Your goal =
Every line with the string "white" should be copied from the data.

Records from a collection
-- Opening Marker --

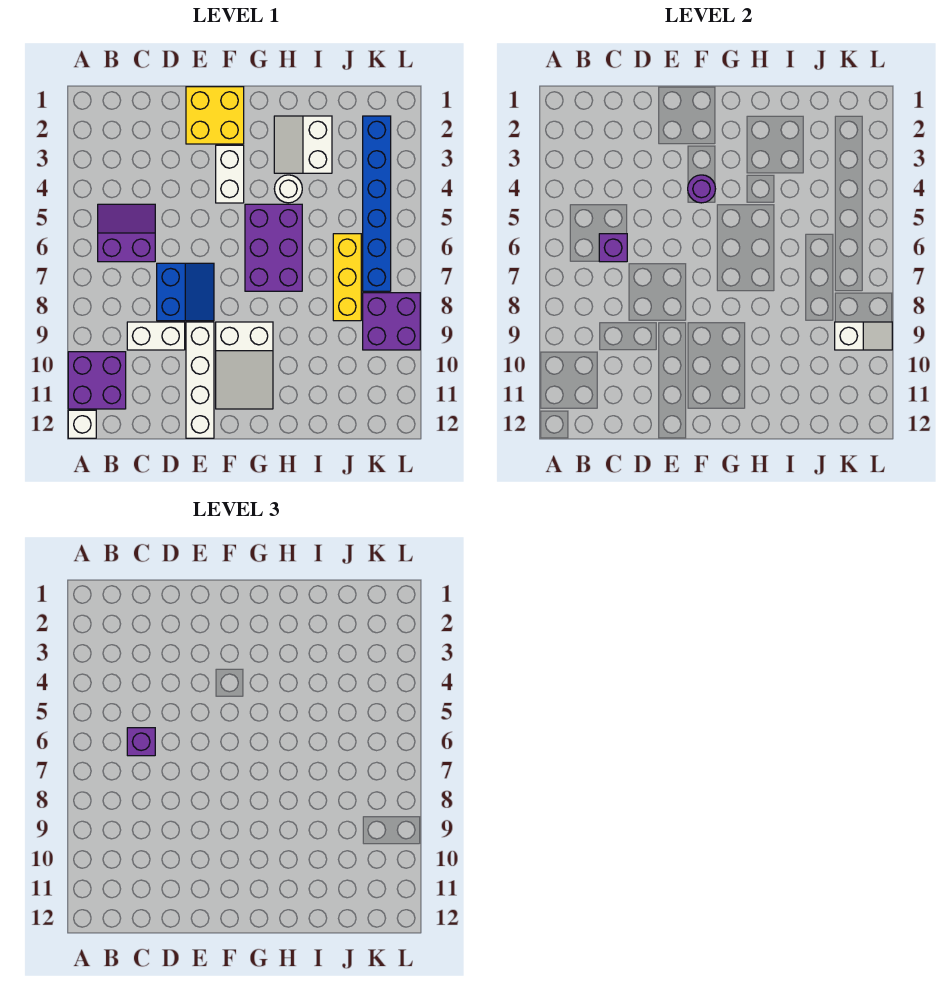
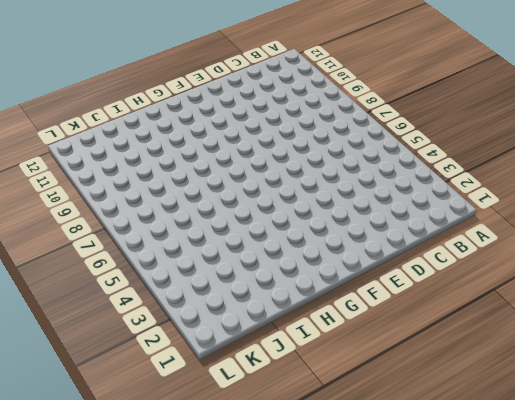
none -> purple brick A10:B11 level 1
none -> white brick A12 level 1
none -> purple slope B5:C6 level 1 top 6

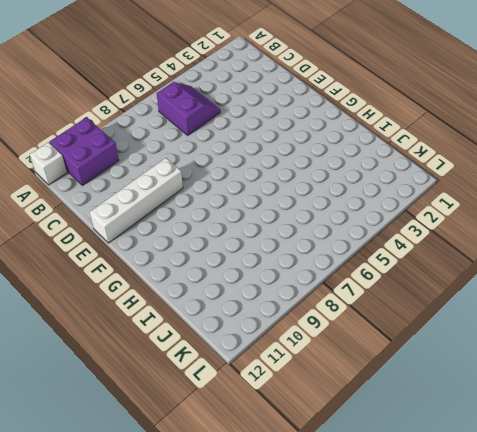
none -> white brick C9:D9 level 1
none -> blue slope D7:E8 level 1 top D
none -> yellow brick E1:F2 level 1

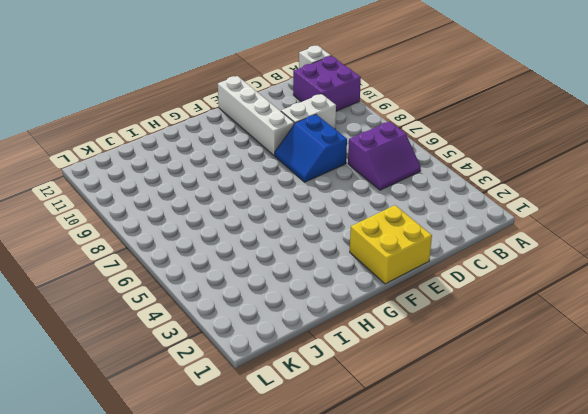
none -> white brick F3:F4 level 1
none -> white slope F9:G11 level 1 top 9
none -> purple brick G5:H7 level 1

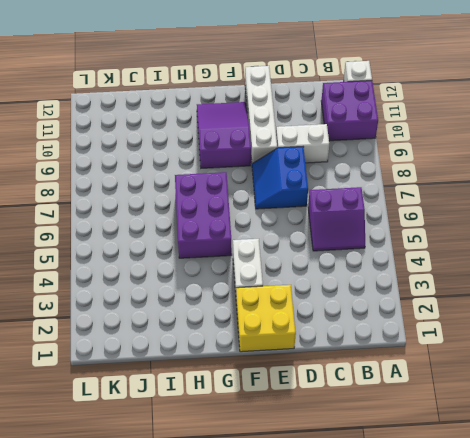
purple slope F9:G11 level 1 top 9 -> white slope F9:G11 level 1 top 9
none -> white slope H2:I3 level 1 top I
none -> white round brick H4 level 1
none -> yellow brick J6:J8 level 1

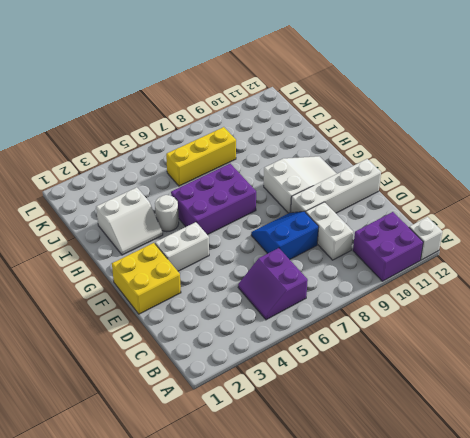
none -> blue brick K2:K7 level 1
none -> purple brick K8:L9 level 1
none -> purple brick C6 level 2

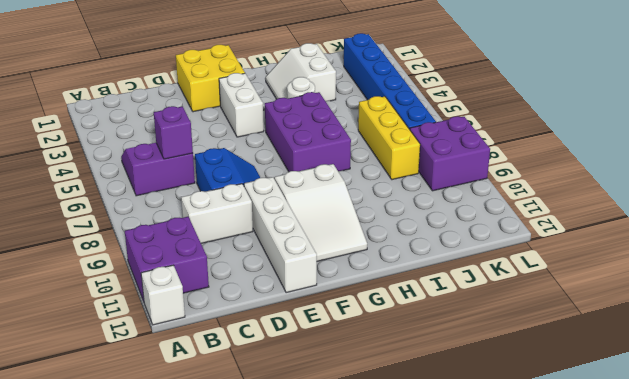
none -> purple round brick F4 level 2
none -> white slope K9:L9 level 2 top K
none -> purple brick C6 level 3

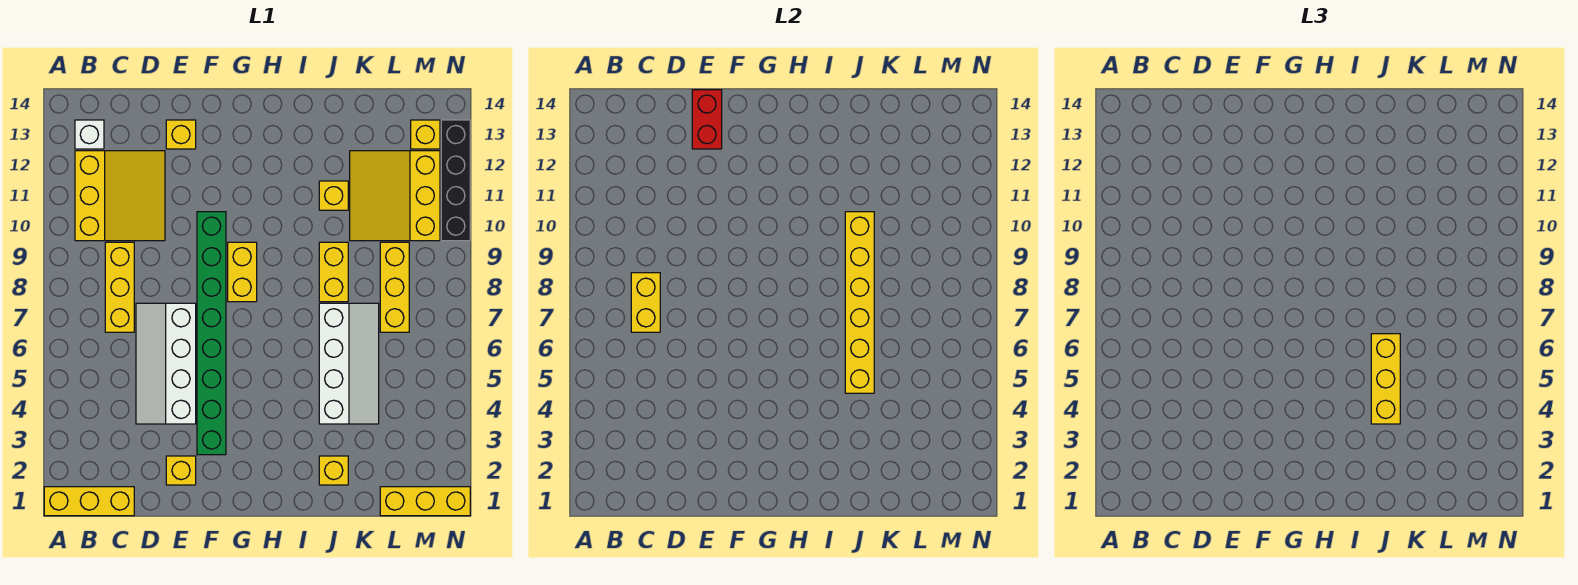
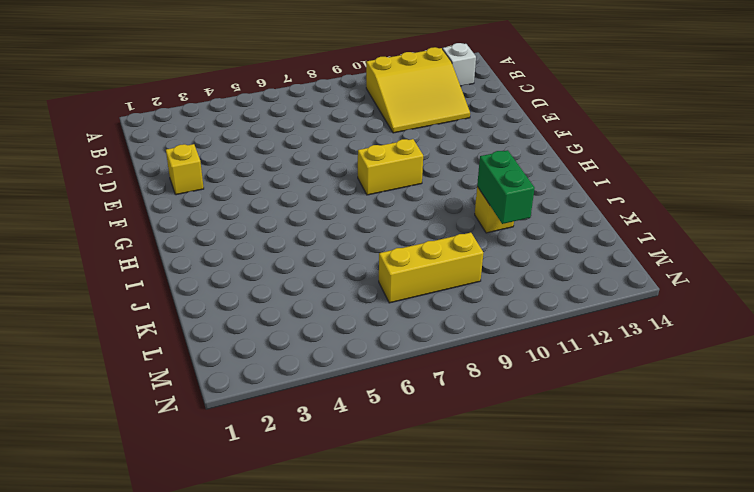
green brick J11:K11 level 2 -> none
none -> yellow brick A1:C1 level 1
none -> yellow brick C7:C9 level 1
none -> white slope D4:E7 level 1 top E

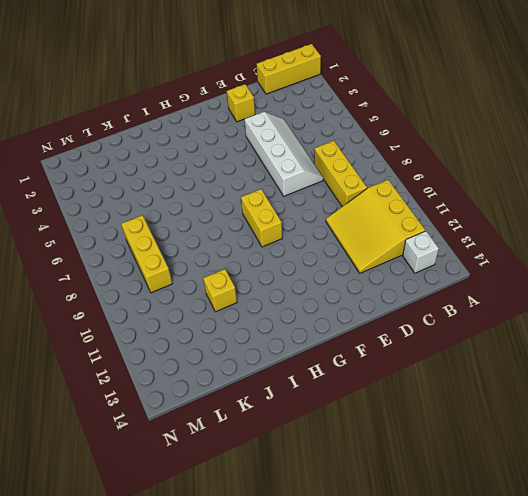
none -> yellow brick E13 level 1
none -> green brick F3:F10 level 1
none -> yellow brick J2 level 1

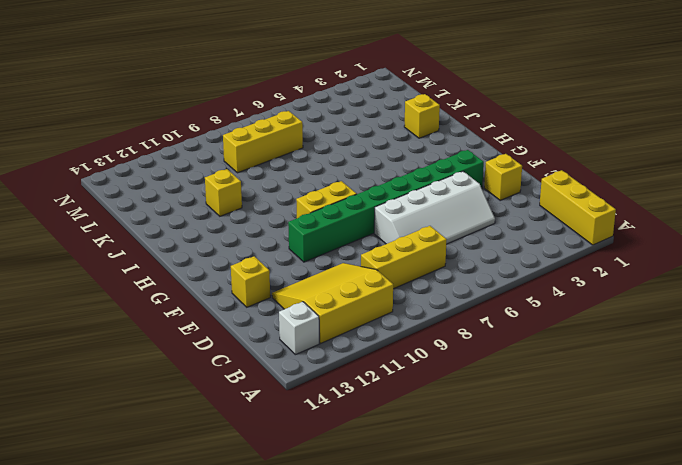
none -> white slope J4:K7 level 1 top J
none -> yellow brick J8:J9 level 1
none -> yellow slope K10:M12 level 1 top M

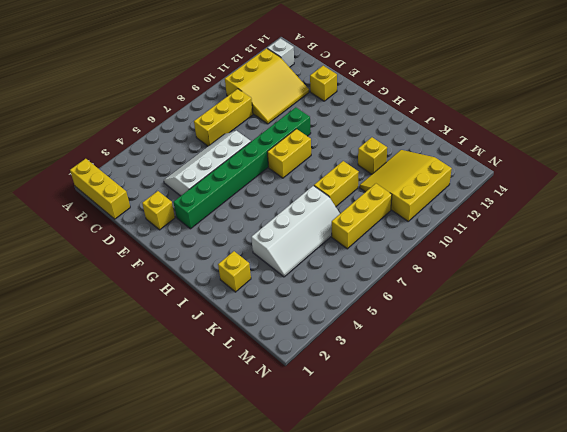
none -> yellow brick L1:N1 level 1
none -> yellow brick M13 level 1
none -> black brick N10:N13 level 1

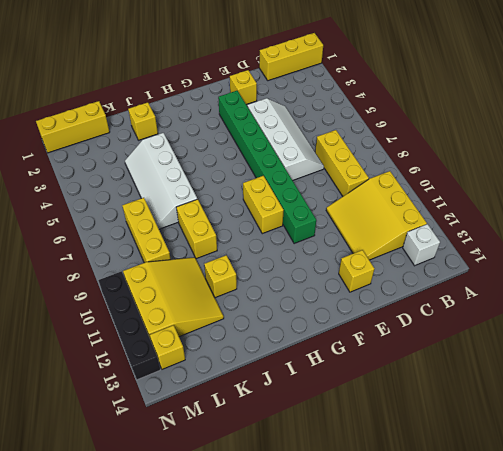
none -> yellow brick C7:C8 level 2
none -> red brick E13:E14 level 2
none -> yellow brick J5:J10 level 2

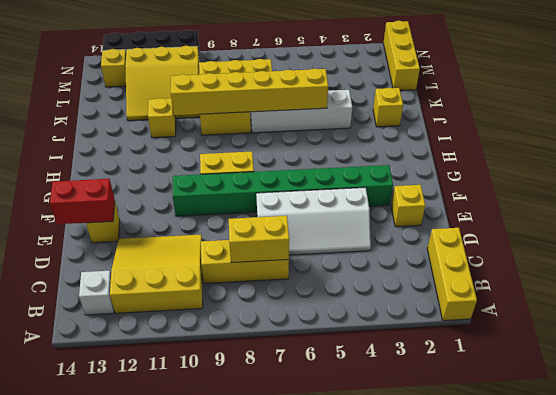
none -> yellow brick J4:J6 level 3

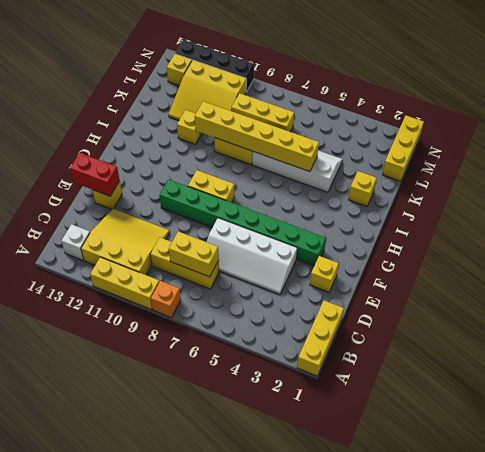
orange brick A8 level 1 -> none
yellow brick A9:A11 level 1 -> yellow brick J4:J6 level 3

-- Closing Marker --

Expected output =
none -> white brick A12 level 1
none -> white brick C9:D9 level 1
none -> white brick F3:F4 level 1
none -> white slope F9:G11 level 1 top 9
purple slope F9:G11 level 1 top 9 -> white slope F9:G11 level 1 top 9
none -> white slope H2:I3 level 1 top I
none -> white round brick H4 level 1
none -> white slope K9:L9 level 2 top K
none -> white slope D4:E7 level 1 top E
none -> white slope J4:K7 level 1 top J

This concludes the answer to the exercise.